* [Listed records]
========================================

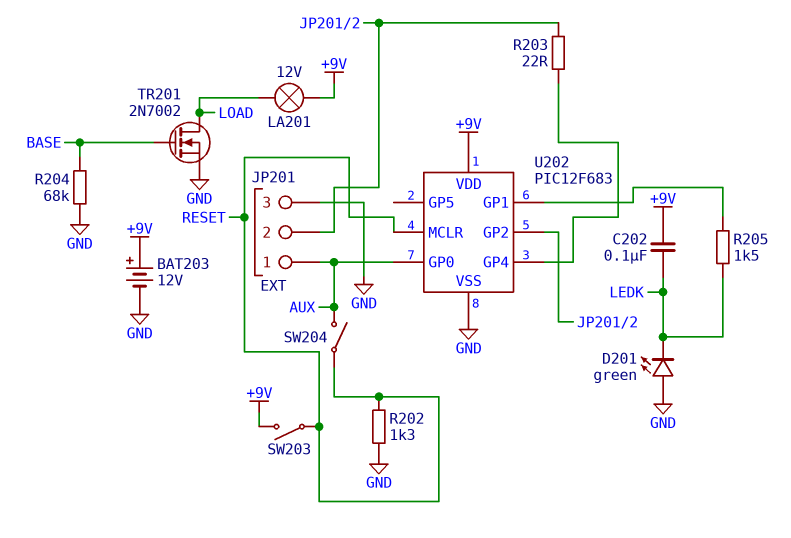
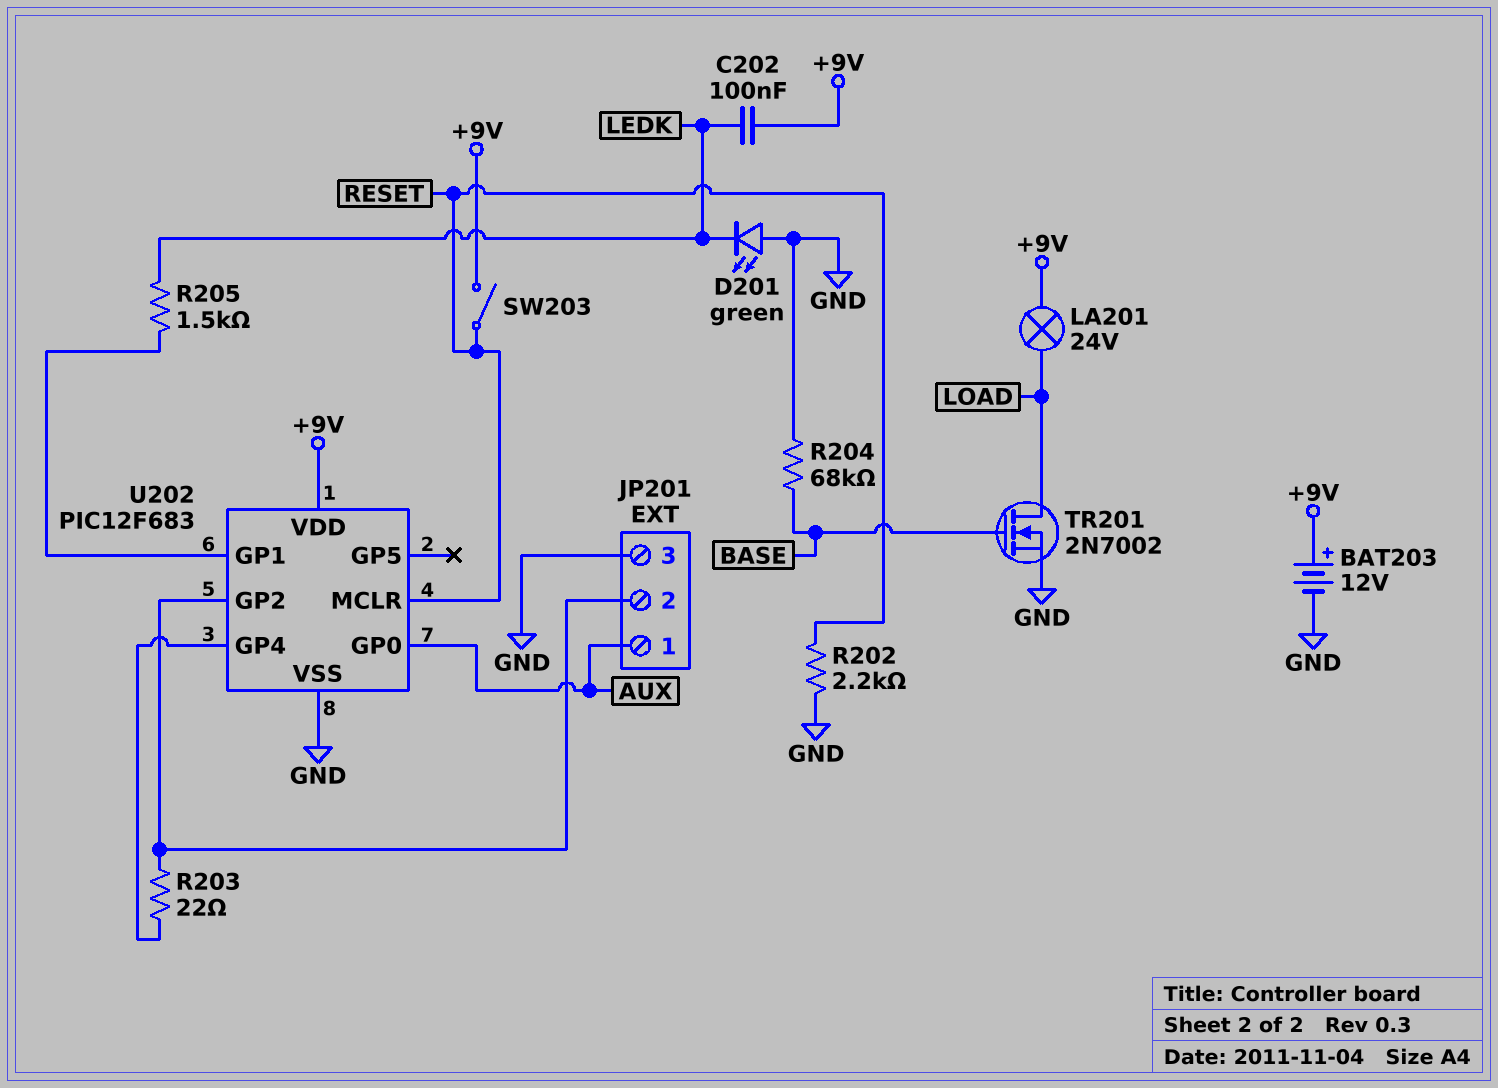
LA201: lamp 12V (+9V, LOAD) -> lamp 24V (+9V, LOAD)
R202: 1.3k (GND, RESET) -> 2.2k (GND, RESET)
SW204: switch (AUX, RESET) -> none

========================================

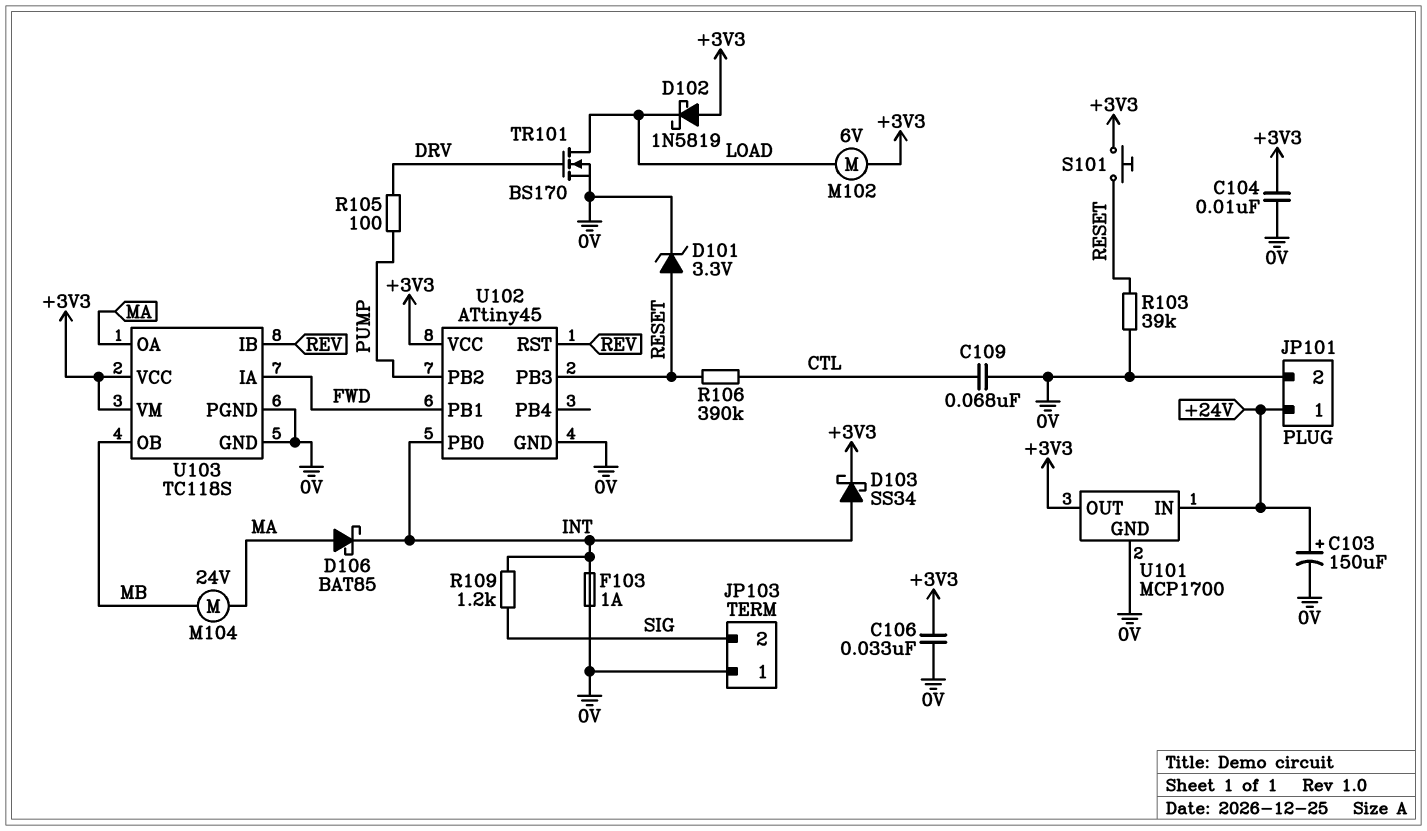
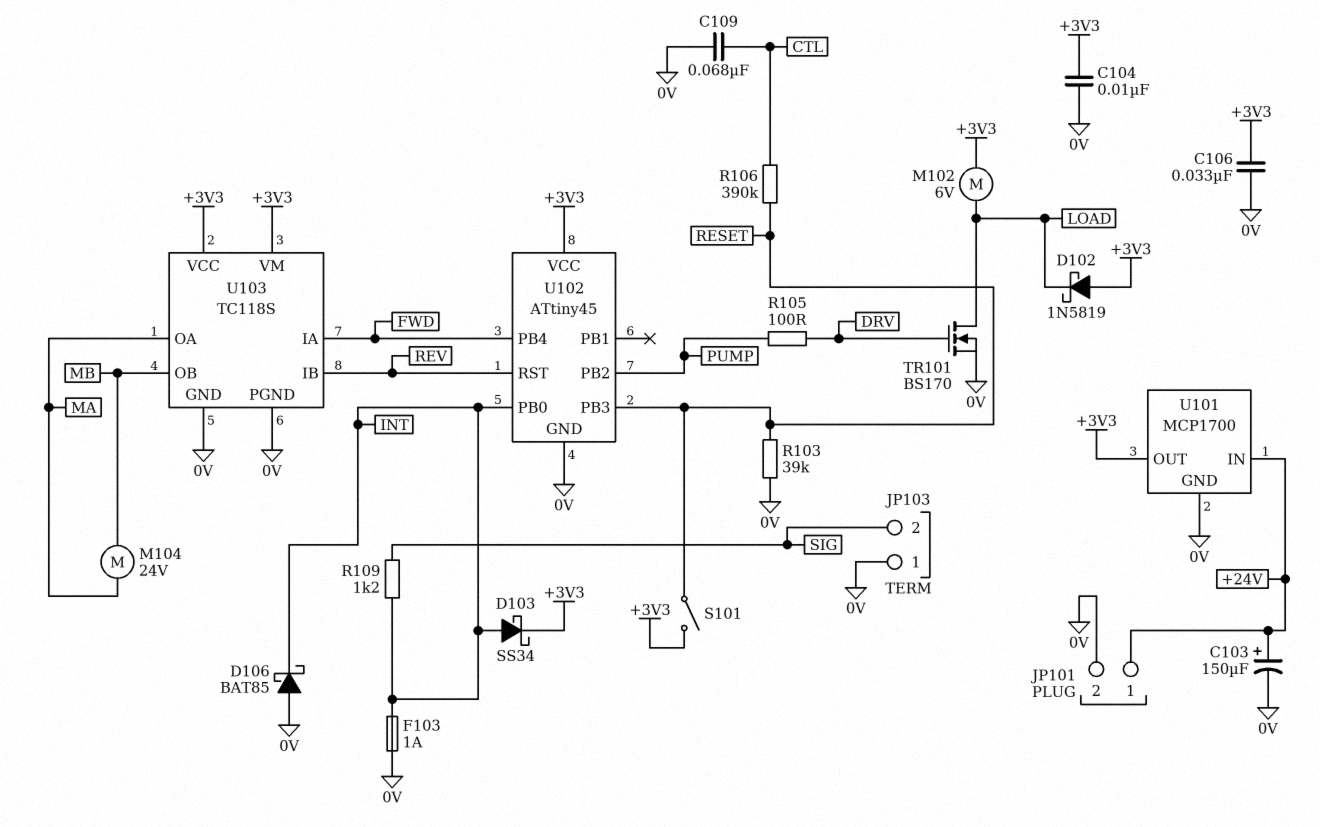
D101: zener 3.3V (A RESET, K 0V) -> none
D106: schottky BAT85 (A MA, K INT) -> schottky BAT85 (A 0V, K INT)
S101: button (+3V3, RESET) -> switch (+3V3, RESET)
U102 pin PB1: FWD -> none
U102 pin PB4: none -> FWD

========================================

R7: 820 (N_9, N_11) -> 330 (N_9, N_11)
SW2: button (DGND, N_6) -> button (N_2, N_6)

========================================

* [Your instructions] Using the listing above, copy exactly the line that contains "S101: button (+3V3, RESET)", the line that contains "U102 pin PB4: none -> FWD", and each line that falls between them.

* [Output for this task]
S101: button (+3V3, RESET) -> switch (+3V3, RESET)
U102 pin PB1: FWD -> none
U102 pin PB4: none -> FWD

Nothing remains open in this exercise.